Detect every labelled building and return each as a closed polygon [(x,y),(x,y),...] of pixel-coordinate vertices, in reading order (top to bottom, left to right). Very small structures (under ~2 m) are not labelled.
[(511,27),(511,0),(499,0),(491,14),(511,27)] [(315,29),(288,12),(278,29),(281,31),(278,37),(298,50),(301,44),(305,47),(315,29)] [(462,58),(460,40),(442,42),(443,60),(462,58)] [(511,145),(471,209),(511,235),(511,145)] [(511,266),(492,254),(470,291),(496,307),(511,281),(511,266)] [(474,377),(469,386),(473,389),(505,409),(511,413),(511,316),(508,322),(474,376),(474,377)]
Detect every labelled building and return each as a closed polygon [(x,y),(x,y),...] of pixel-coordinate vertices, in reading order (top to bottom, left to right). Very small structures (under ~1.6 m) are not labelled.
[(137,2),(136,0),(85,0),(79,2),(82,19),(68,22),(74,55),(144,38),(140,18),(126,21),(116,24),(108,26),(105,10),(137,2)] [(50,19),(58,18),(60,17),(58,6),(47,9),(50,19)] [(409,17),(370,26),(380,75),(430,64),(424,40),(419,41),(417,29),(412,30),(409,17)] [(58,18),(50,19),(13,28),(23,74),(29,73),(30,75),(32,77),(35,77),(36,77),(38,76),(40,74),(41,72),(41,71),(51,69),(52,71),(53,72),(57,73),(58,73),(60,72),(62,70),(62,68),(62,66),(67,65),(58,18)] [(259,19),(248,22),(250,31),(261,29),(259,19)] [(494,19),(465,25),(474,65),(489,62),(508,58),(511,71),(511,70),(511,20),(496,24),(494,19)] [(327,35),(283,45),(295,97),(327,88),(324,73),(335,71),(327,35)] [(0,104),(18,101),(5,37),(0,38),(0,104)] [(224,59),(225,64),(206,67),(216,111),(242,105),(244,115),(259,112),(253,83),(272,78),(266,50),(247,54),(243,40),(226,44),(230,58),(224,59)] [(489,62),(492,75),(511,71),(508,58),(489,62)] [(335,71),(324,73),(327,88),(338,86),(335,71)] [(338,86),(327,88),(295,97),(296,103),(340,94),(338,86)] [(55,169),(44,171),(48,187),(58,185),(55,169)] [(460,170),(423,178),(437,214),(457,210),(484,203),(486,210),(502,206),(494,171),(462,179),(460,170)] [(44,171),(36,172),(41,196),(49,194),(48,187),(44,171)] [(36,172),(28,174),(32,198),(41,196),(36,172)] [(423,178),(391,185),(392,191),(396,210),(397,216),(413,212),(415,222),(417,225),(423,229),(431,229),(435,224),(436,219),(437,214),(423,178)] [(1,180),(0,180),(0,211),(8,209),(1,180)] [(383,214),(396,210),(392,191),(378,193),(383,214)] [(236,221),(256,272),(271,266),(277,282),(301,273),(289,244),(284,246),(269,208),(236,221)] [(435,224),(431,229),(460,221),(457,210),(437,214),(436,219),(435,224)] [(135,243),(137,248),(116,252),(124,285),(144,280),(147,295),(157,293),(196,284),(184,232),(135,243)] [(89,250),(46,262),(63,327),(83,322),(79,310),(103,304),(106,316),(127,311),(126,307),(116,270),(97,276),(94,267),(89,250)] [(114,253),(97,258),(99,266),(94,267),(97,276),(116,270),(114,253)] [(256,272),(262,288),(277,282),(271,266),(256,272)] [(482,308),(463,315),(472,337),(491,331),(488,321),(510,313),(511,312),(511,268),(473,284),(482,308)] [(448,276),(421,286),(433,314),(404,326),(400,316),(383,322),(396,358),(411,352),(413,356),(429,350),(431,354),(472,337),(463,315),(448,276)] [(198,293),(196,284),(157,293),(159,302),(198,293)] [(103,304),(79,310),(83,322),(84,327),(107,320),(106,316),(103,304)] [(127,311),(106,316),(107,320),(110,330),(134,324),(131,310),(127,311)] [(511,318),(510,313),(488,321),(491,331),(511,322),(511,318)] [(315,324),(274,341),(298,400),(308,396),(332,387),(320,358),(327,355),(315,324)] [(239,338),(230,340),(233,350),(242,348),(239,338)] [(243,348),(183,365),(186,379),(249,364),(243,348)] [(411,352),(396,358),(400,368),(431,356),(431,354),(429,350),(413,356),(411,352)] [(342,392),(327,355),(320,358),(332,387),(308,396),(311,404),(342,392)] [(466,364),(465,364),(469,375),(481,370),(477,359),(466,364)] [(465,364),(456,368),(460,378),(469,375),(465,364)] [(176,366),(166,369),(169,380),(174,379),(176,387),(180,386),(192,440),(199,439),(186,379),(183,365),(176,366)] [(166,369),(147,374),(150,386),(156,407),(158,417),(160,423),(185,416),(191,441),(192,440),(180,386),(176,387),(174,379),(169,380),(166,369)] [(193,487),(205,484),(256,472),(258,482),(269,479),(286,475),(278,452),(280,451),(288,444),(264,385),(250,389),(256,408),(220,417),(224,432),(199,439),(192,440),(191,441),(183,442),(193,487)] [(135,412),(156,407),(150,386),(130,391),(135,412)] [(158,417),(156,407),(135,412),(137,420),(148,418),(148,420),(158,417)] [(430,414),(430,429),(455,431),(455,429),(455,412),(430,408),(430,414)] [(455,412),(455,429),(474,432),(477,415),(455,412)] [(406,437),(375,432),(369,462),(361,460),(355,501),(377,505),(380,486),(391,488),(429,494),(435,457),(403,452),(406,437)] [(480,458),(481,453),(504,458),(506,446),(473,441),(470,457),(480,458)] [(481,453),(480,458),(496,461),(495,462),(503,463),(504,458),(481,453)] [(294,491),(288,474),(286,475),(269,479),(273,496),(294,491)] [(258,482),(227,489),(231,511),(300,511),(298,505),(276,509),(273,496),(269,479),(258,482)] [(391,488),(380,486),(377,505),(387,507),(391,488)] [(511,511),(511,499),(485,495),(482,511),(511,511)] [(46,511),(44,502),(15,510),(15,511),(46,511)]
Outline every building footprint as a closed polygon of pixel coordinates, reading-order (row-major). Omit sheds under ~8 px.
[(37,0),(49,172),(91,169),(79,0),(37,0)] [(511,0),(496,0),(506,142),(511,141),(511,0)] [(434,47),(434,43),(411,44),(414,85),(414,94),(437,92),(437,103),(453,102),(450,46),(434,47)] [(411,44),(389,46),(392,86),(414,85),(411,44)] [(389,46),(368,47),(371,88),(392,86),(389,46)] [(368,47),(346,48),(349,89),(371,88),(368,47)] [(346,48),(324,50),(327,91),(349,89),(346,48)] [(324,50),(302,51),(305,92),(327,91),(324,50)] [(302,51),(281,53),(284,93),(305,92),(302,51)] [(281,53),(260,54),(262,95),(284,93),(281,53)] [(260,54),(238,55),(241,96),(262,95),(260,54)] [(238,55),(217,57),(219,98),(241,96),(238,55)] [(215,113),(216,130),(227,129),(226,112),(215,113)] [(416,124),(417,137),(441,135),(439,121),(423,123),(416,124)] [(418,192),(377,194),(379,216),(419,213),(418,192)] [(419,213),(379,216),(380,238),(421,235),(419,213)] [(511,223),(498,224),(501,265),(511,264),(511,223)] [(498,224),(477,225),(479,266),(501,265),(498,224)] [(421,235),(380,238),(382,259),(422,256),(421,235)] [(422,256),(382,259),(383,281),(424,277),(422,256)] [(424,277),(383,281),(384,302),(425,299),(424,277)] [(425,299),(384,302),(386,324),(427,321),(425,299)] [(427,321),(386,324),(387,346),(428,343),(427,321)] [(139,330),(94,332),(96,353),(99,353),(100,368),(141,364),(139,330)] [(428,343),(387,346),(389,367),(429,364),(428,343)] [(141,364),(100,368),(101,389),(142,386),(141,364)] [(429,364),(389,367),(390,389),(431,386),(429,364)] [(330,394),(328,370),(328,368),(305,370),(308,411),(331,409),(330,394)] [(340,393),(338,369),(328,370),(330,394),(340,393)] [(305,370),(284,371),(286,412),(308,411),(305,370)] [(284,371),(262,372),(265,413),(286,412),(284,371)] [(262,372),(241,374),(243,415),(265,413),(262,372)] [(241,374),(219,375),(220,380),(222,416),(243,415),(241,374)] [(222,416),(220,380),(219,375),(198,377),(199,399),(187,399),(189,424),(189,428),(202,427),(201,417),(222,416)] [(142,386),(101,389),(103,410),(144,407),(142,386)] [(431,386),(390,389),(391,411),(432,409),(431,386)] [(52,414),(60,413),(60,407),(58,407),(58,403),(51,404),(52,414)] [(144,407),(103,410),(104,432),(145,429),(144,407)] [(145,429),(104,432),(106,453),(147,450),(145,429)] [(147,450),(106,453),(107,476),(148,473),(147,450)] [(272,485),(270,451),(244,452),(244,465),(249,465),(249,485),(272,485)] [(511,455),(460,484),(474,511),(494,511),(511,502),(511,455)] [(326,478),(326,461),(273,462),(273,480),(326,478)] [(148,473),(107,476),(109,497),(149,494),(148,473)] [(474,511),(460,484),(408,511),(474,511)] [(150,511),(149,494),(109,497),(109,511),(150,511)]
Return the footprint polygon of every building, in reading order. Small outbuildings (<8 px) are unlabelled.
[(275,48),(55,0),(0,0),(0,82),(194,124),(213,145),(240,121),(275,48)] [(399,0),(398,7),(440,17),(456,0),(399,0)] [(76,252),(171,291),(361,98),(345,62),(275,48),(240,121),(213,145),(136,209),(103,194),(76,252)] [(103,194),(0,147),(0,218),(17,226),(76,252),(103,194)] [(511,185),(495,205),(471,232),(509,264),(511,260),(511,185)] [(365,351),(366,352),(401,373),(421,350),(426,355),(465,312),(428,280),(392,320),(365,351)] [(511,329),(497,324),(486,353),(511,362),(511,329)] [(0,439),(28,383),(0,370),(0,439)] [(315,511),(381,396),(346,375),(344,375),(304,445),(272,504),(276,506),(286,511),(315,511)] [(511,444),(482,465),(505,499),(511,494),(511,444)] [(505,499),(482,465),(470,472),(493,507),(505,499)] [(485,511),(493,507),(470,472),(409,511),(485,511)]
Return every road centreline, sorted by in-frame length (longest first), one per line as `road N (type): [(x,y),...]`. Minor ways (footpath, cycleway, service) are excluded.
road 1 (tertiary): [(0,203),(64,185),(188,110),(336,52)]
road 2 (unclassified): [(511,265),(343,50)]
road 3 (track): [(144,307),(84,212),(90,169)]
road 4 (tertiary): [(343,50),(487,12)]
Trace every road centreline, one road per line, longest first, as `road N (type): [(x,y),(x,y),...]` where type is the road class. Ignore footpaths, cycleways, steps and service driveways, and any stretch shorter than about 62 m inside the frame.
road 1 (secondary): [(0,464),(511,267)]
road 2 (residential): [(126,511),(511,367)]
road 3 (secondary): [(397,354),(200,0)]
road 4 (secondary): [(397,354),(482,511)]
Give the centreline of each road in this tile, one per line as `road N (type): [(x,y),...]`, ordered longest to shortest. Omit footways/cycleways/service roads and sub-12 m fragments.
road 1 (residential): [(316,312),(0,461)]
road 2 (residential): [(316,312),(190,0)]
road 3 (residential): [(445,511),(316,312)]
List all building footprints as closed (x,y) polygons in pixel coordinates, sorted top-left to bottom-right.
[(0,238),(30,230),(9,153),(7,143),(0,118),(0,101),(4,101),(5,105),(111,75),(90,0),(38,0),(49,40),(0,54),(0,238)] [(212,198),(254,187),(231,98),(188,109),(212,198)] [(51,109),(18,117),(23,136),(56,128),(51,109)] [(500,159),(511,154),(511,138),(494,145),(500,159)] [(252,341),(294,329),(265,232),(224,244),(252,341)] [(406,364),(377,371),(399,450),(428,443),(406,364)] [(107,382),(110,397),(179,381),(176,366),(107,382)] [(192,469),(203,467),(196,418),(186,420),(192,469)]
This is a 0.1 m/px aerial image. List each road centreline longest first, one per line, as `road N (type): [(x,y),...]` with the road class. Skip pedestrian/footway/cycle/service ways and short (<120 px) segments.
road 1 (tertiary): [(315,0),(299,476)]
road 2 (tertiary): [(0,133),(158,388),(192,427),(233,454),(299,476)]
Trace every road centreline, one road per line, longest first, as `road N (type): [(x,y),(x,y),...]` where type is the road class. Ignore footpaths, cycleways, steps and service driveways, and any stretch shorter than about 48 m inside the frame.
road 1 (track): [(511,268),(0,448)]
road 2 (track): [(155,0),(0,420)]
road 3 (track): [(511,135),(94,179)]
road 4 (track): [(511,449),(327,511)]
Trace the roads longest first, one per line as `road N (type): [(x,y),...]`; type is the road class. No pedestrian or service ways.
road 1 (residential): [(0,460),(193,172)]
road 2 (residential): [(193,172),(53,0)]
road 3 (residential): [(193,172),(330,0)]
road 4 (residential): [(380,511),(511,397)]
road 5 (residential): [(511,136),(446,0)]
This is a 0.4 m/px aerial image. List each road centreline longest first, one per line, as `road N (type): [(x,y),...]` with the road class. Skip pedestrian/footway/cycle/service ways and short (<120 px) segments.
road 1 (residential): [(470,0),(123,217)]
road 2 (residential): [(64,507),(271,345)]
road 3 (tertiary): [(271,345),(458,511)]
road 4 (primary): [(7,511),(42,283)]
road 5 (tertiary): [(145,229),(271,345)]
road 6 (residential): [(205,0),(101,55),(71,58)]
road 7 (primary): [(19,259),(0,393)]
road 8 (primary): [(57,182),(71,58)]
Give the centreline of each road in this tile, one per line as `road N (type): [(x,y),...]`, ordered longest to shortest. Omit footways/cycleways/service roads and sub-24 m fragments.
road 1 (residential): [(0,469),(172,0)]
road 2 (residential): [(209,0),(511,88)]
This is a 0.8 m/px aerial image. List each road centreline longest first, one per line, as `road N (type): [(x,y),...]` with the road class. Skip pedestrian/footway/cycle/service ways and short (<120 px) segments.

TASK PROMPT: Retype the rows from the line with "48 m inside the frame." up to and including the line with "road 4 (track): [(511,449),(327,511)]", reproducing each character as it appears.

TASK SOLUTION:
Trace every road centreline, one road per line, longest first, as `road N (type): [(x,y),(x,y),...]` where type is the road class. Ignore footpaths, cycleways, steps and service driveways, and any stretch shorter than about 48 m inside the frame.
road 1 (track): [(511,268),(0,448)]
road 2 (track): [(155,0),(0,420)]
road 3 (track): [(511,135),(94,179)]
road 4 (track): [(511,449),(327,511)]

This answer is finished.